EXCERPTED RECORDS:
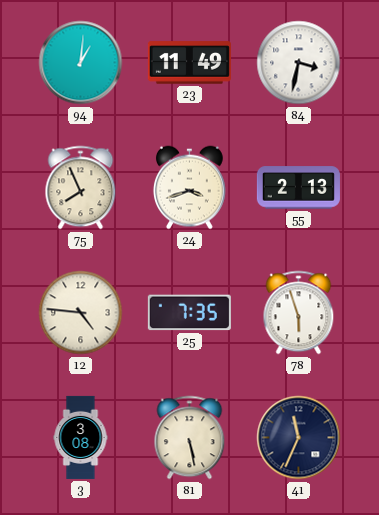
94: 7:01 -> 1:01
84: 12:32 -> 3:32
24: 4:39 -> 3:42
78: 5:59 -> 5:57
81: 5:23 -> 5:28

SET EXERCISE:
Change every "->" in the listing to "to" and write out the lines again with nothing else altered, leaving the pictures out.

OUTPUT FOR THIS TASK:
94: 7:01 to 1:01
84: 12:32 to 3:32
24: 4:39 to 3:42
78: 5:59 to 5:57
81: 5:23 to 5:28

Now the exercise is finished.